Work instruction: Beginning at the line with "red bucket [378,44,456,132] -> none", output each line to the end of the listing below exactly, please.

Listed records:
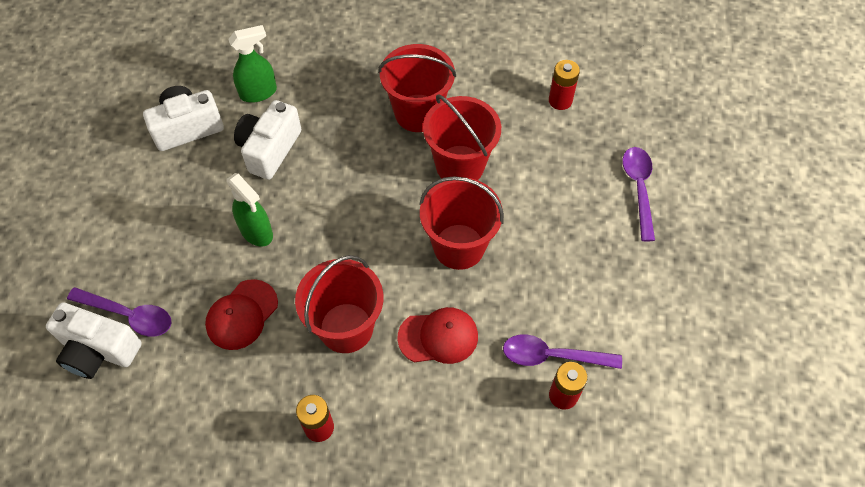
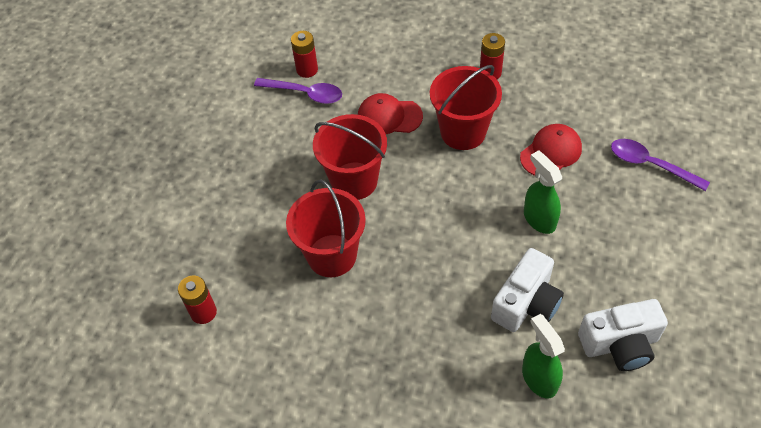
camera: 165 degrees left, 5 degrees down
white camera [46,302,142,379] -> none
green spray bottle [228,25,277,103] -> green spray bottle turned 75 degrees clockwise [522,314,565,398]
red bucket [378,44,456,132] -> none
purple spoon [623,147,655,241] -> none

Exercise result:
red bucket [378,44,456,132] -> none
purple spoon [623,147,655,241] -> none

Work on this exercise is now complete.